ASSIGNMENT: Each line of the listing below containing the word "brick" should be returned.

══ RECORDS SHOWN

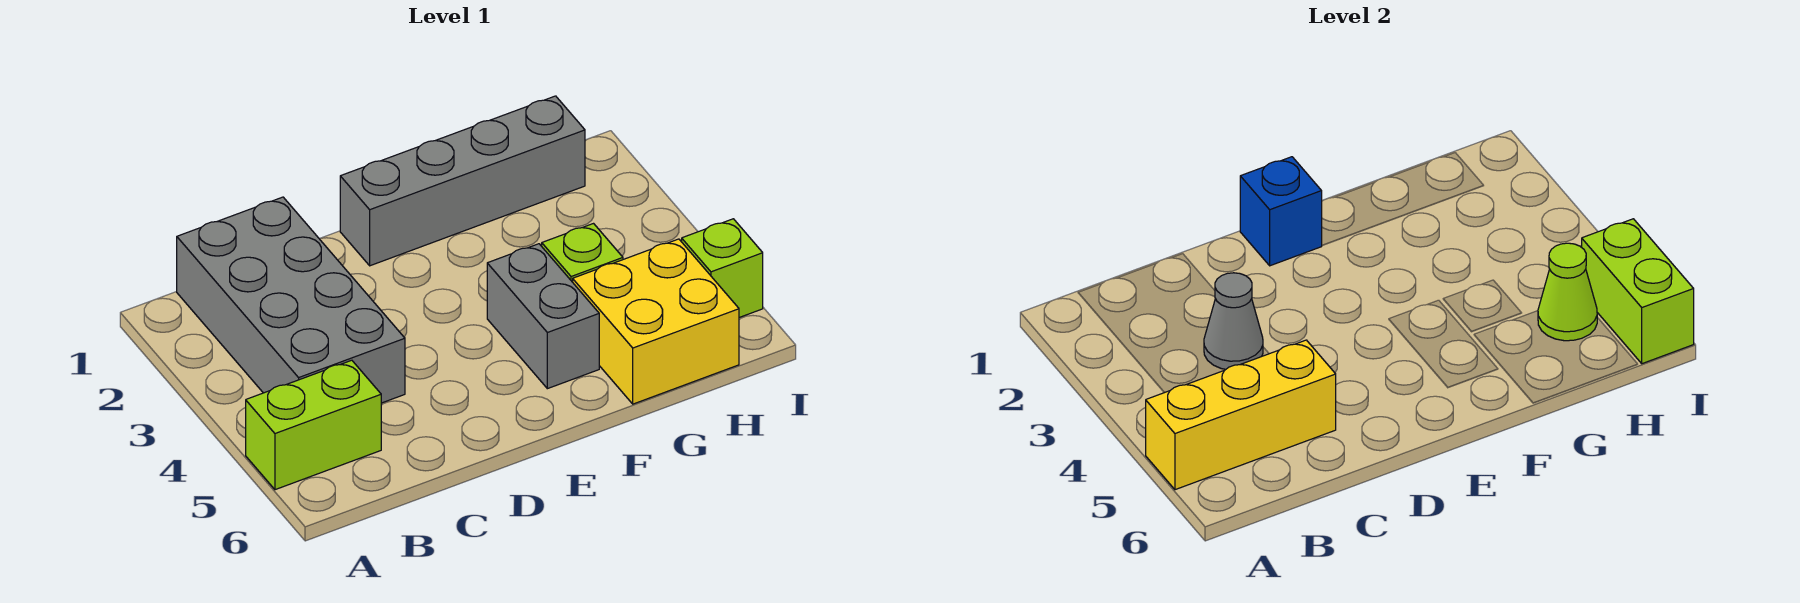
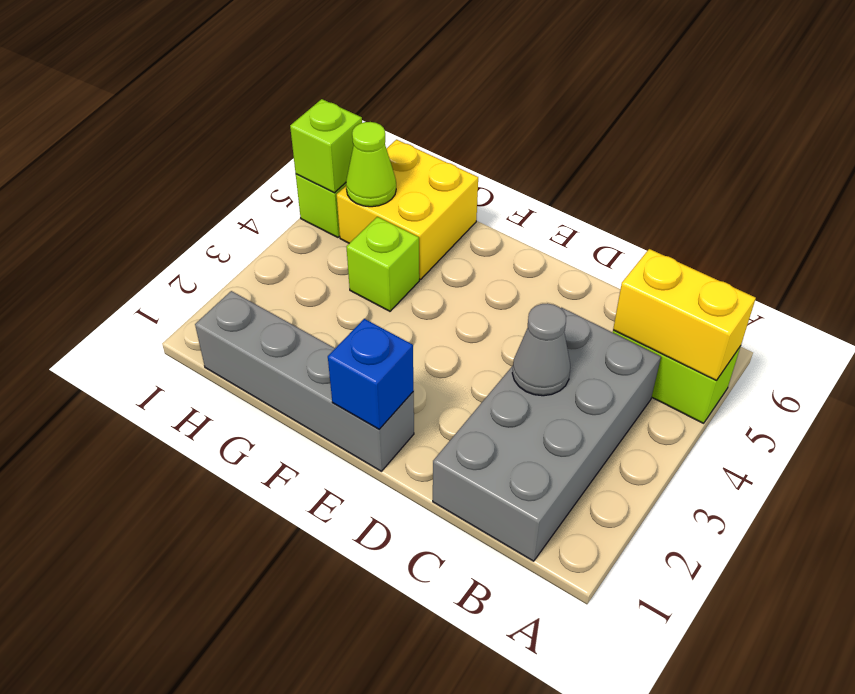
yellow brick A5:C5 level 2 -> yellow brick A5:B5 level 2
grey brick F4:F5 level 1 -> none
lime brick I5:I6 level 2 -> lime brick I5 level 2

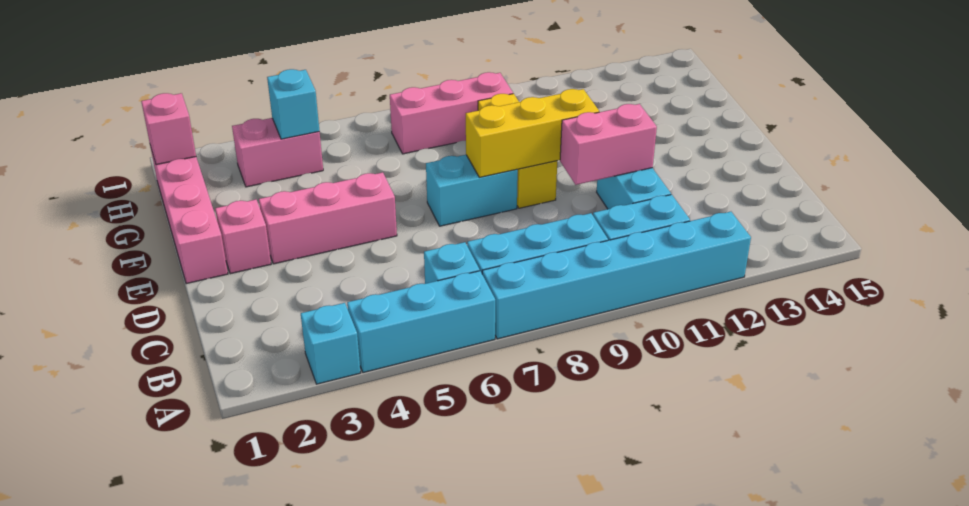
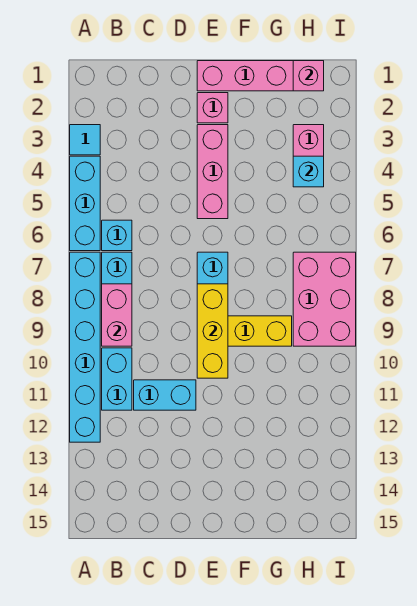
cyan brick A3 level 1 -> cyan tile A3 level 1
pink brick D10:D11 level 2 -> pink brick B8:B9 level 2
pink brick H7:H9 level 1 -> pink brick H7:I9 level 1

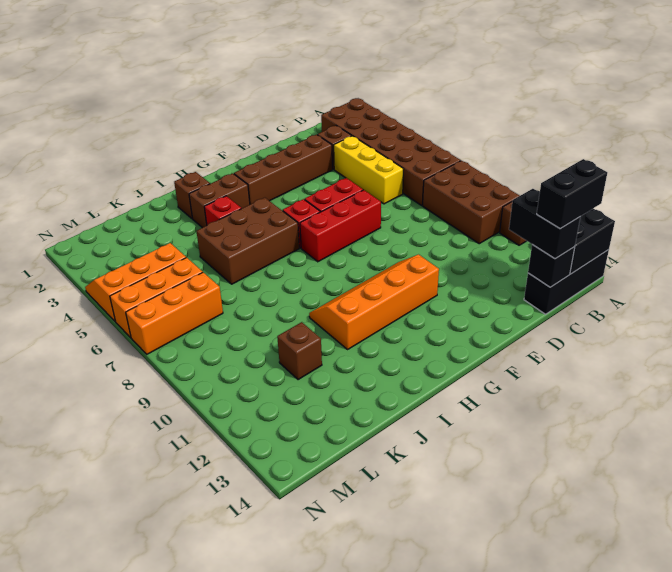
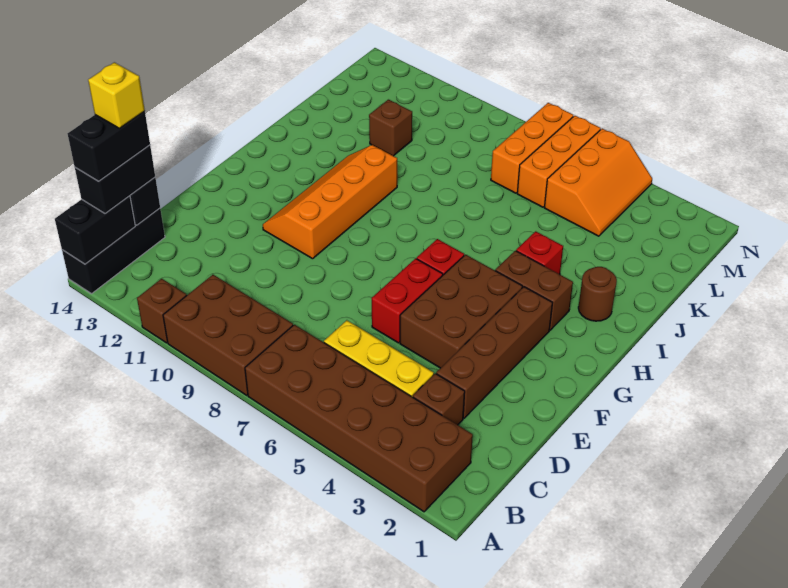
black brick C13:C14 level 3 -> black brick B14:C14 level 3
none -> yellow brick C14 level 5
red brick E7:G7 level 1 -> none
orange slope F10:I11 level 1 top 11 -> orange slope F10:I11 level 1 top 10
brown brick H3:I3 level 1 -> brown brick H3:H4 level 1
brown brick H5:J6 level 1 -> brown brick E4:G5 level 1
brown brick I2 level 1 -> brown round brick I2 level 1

════

RESPONSE:
yellow brick A5:C5 level 2 -> yellow brick A5:B5 level 2
grey brick F4:F5 level 1 -> none
lime brick I5:I6 level 2 -> lime brick I5 level 2
cyan brick A3 level 1 -> cyan tile A3 level 1
pink brick D10:D11 level 2 -> pink brick B8:B9 level 2
pink brick H7:H9 level 1 -> pink brick H7:I9 level 1
black brick C13:C14 level 3 -> black brick B14:C14 level 3
none -> yellow brick C14 level 5
red brick E7:G7 level 1 -> none
brown brick H3:I3 level 1 -> brown brick H3:H4 level 1
brown brick H5:J6 level 1 -> brown brick E4:G5 level 1
brown brick I2 level 1 -> brown round brick I2 level 1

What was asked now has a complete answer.